## Task directions
Using the material below, work out how many lines contain "cyan". Only the number is wanted.

[[ Input material, beginning ]]

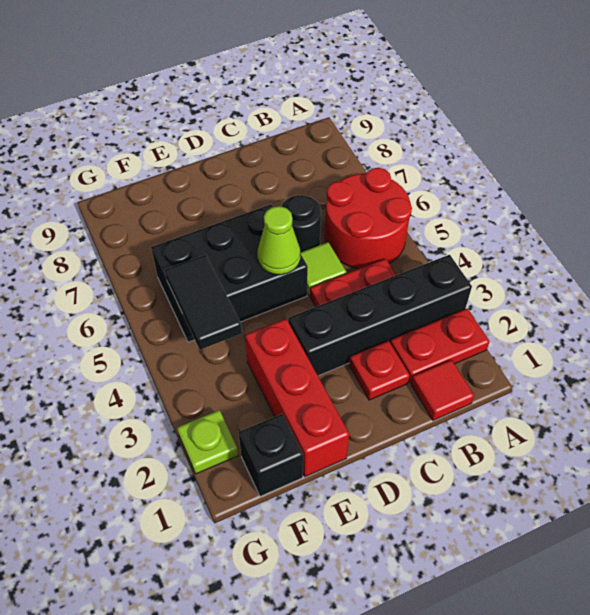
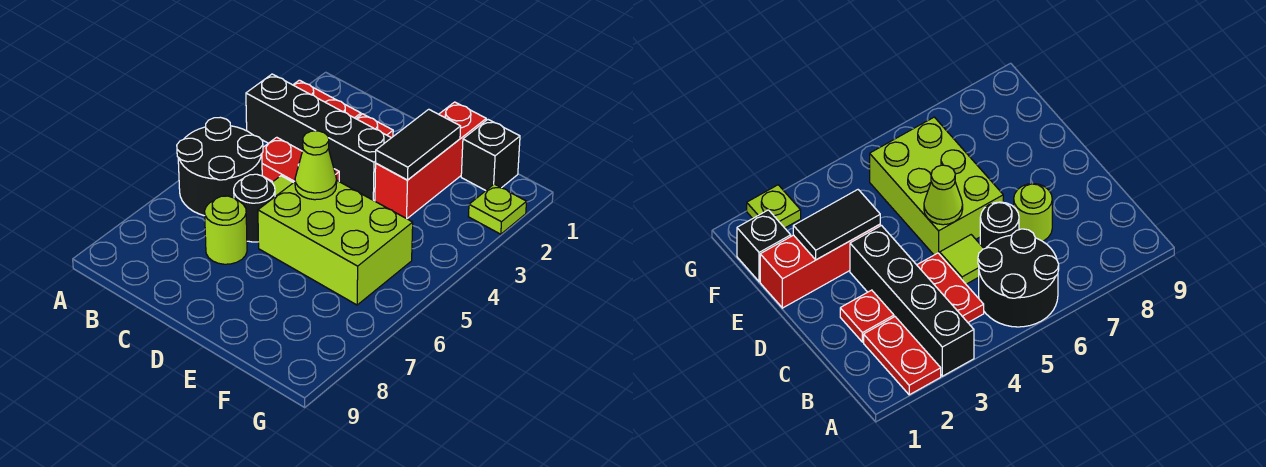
red 2x2 round brick [325,168,412,269] -> black 2x2 round brick [177,117,263,216]
red 1x1 tile [411,360,474,420] -> none
none -> lime 1x1 round brick [205,196,247,264]
black 2x3 brick [151,204,308,342] -> lime 2x3 brick [258,181,413,305]
black 1x2 tile [165,255,242,350] -> black 1x2 tile moved to [376,109,461,180]

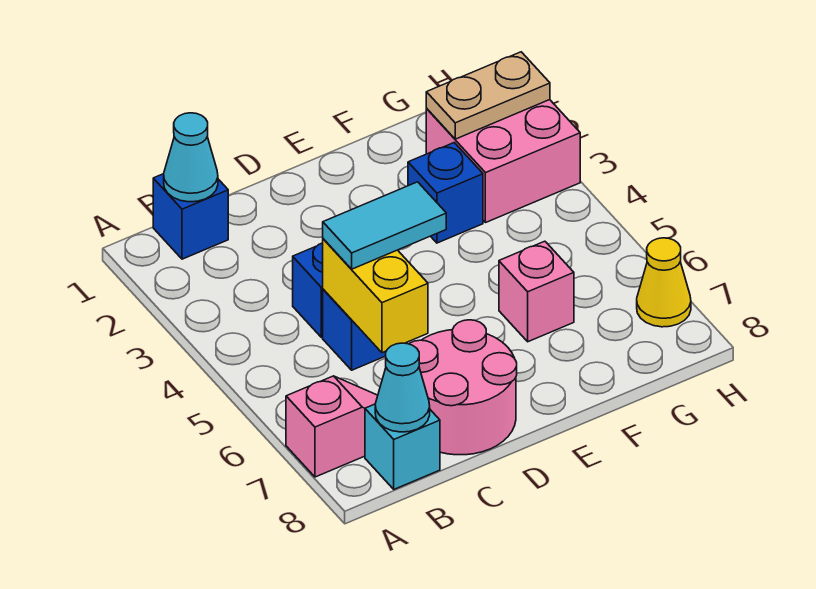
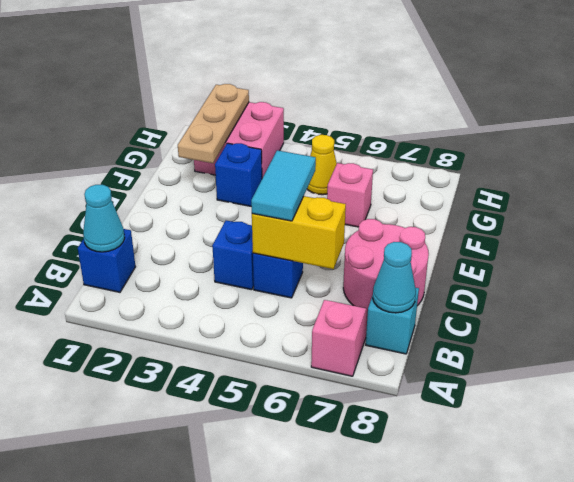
tan 1x2 plate [426,52,550,139] -> tan 1x3 plate [178,84,249,163]
yellow 1x1 cone [637,238,691,327] -> yellow 1x1 cone moved to [307,135,337,195]

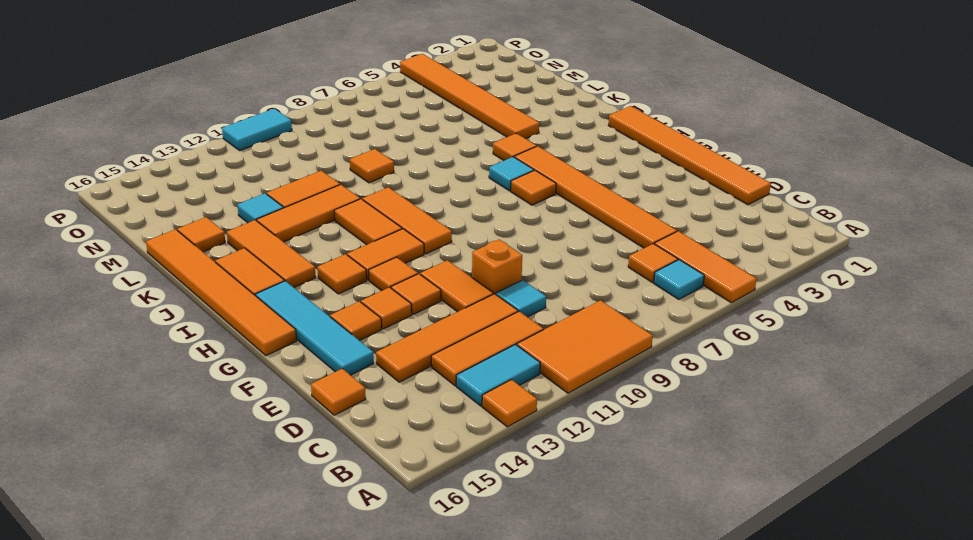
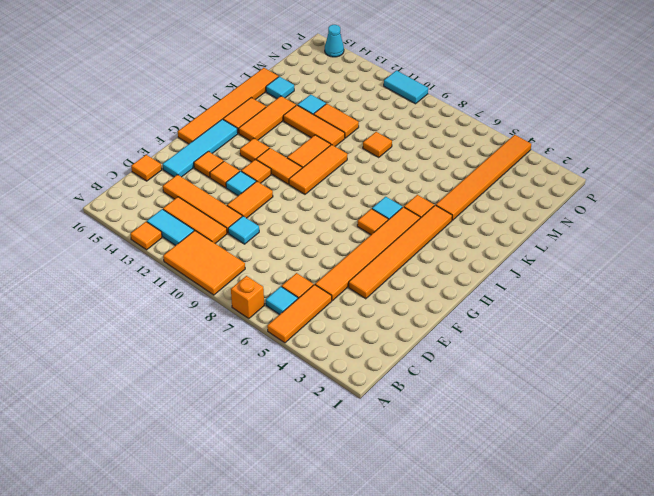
orange 1x6 tile [608,106,771,205] -> orange 1x6 tile moved to [349,205,452,299]
orange 1x1 brick [472,239,522,294] -> orange 1x1 brick moved to [231,276,264,319]
orange 1x1 tile [391,274,441,314] -> cyan 1x1 tile [226,171,256,196]
orange 1x1 tile [177,217,225,252] -> cyan 1x1 tile [266,76,294,99]
none -> cyan 1x1 cone [325,25,344,57]

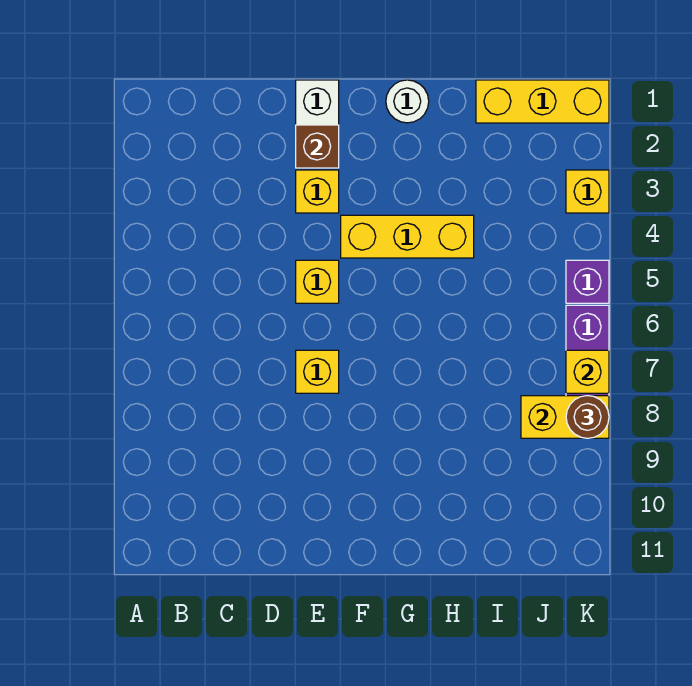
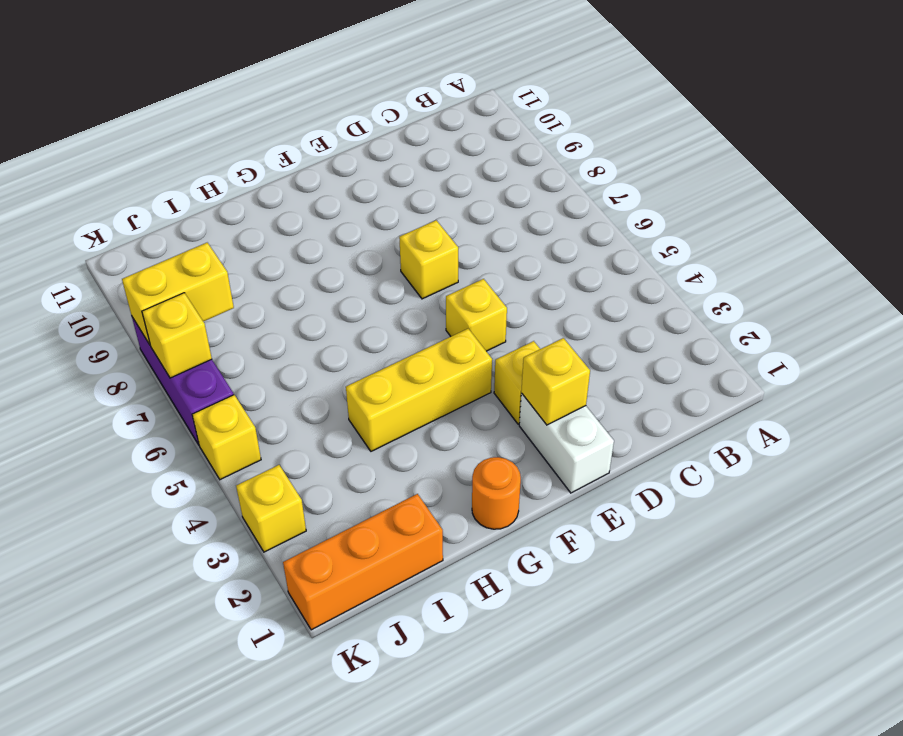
brown 1x1 brick [296,125,339,168] -> yellow 1x1 brick [521,338,590,425]
white 1x1 round brick [386,80,429,123] -> orange 1x1 round brick [472,457,521,529]
yellow 1x3 brick [476,80,609,123] -> orange 1x3 brick [283,494,443,630]
purple 1x1 brick [566,260,609,303] -> yellow 1x1 brick [192,395,261,480]
brown 1x1 round brick [566,396,609,438] -> none

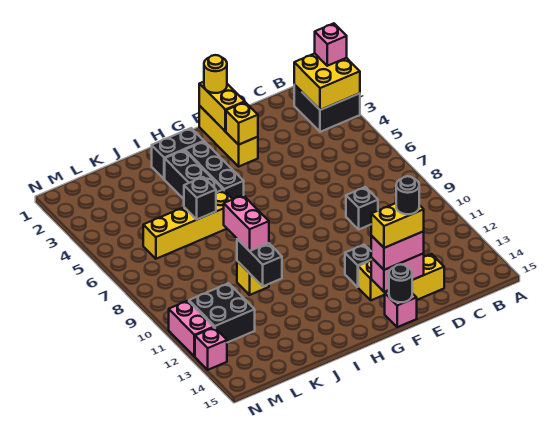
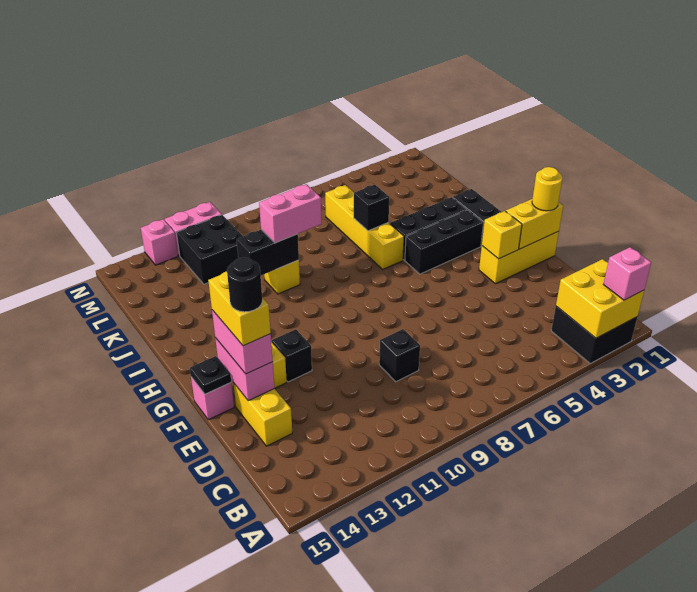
black 1x1 round brick [389,264,412,302] -> black 1x1 plate [190,356,231,394]

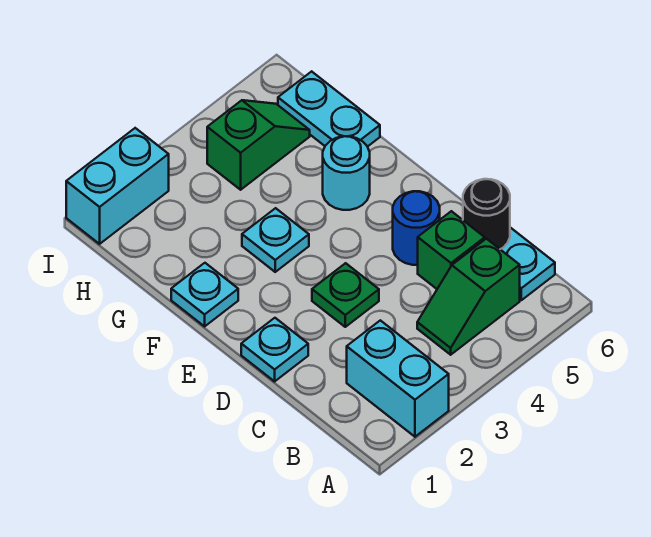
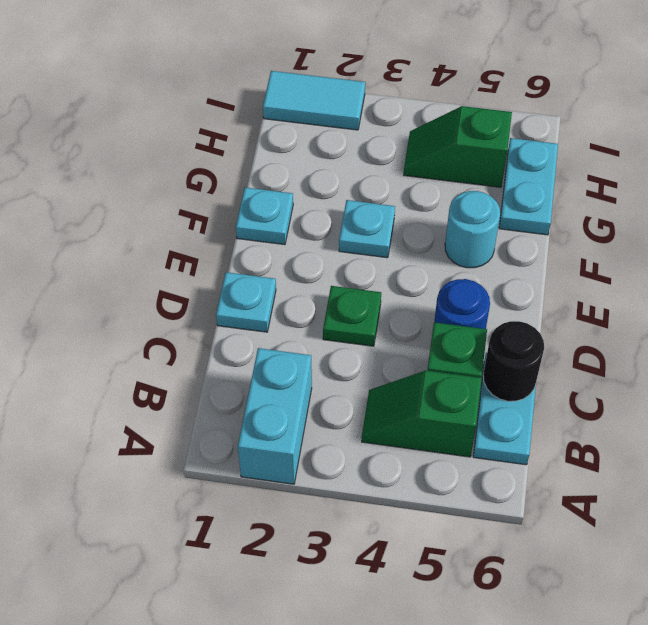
green 1x2 slope [207,100,310,190] -> green 1x2 slope turned to [404,106,512,187]
cyan 1x2 brick [66,128,169,244] -> cyan 1x2 tile [263,71,365,130]

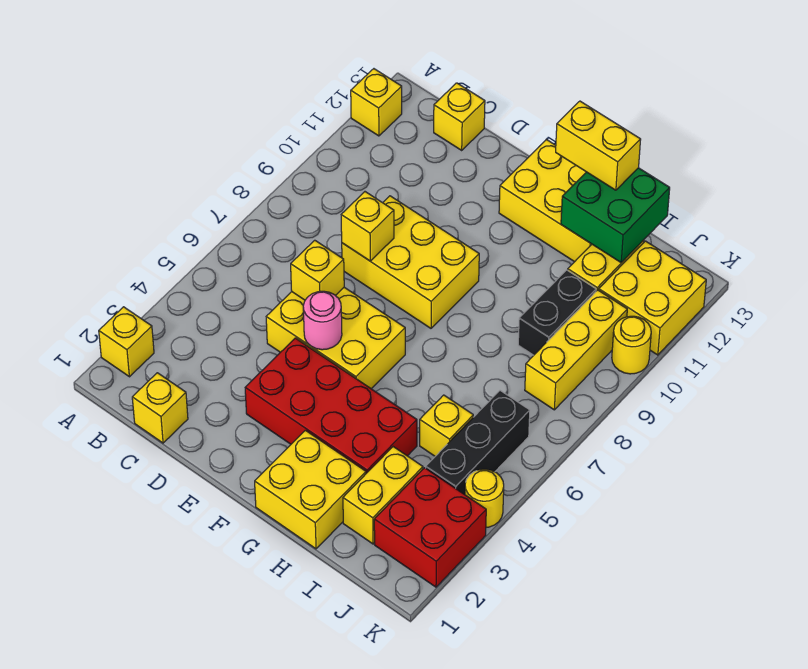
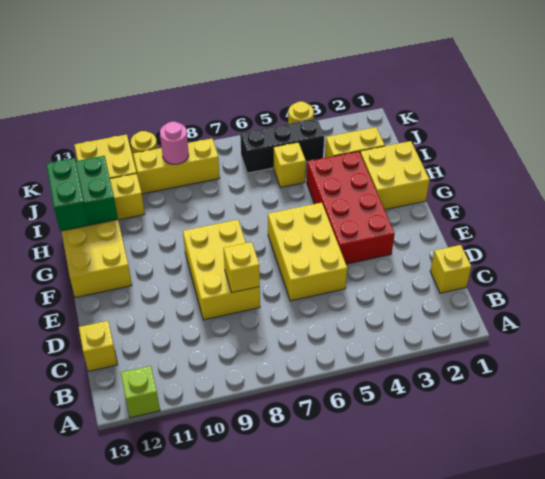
yellow 1x1 brick [99,307,154,377] -> none
yellow 1x1 brick [351,69,402,136] -> lime 1x1 brick [121,366,160,418]
yellow 1x1 brick [291,240,344,300] -> none
pink 1x1 round brick [303,291,342,350] -> pink 1x1 round brick moved to [160,122,189,164]
yellow 1x2 brick [556,101,641,190] -> green 1x2 brick [46,158,89,231]
black 1x2 brick [518,270,596,355] -> none
red 2x2 brick [374,468,486,587] -> none

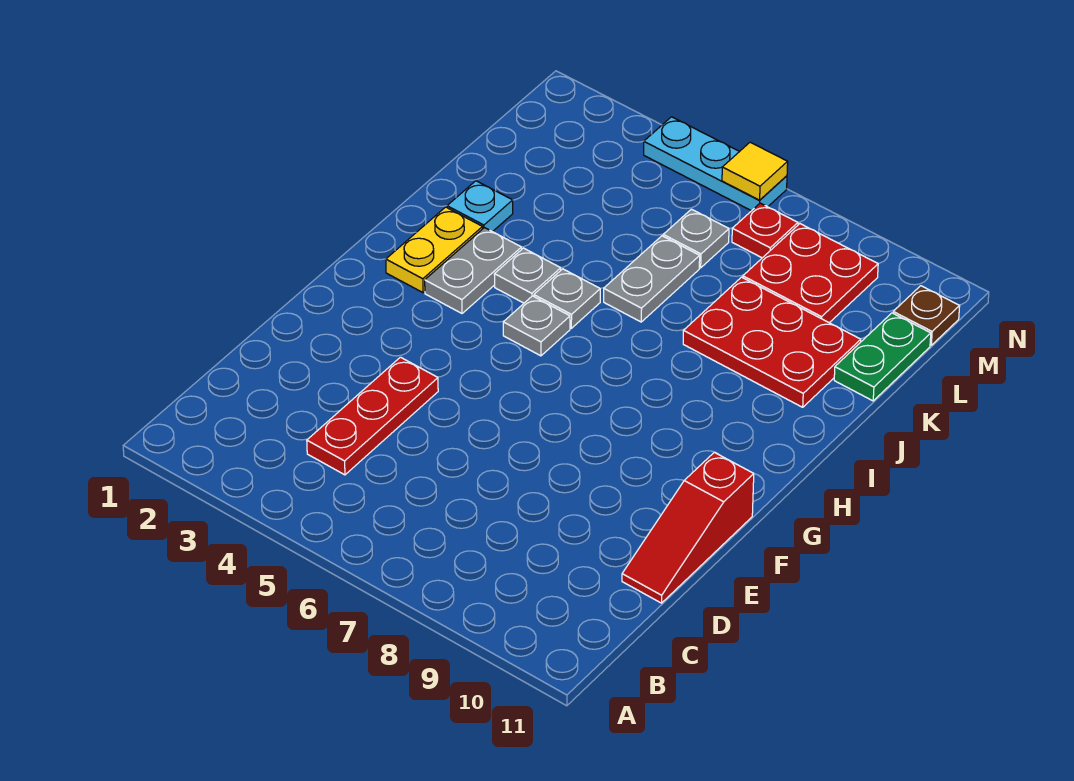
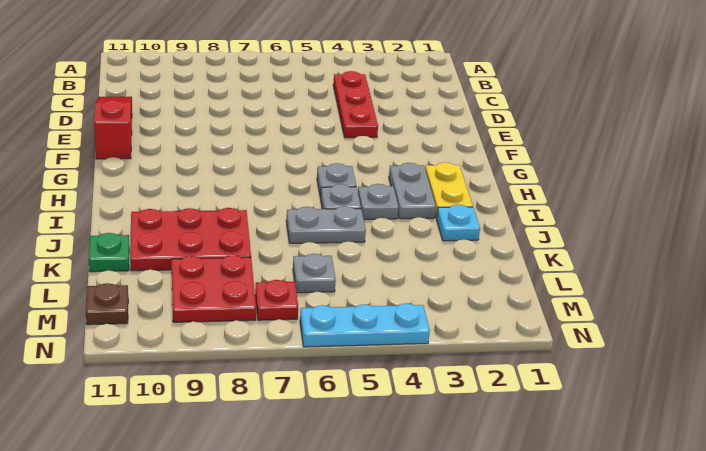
grey 1x2 plate [604,236,700,322] -> grey 1x2 plate turned to [286,206,366,243]
green 1x2 plate [834,313,931,401] -> green 1x1 plate [89,233,129,272]
yellow 1x1 tile [722,142,788,200] -> none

[[ Input material, end ]]

## Completed task
4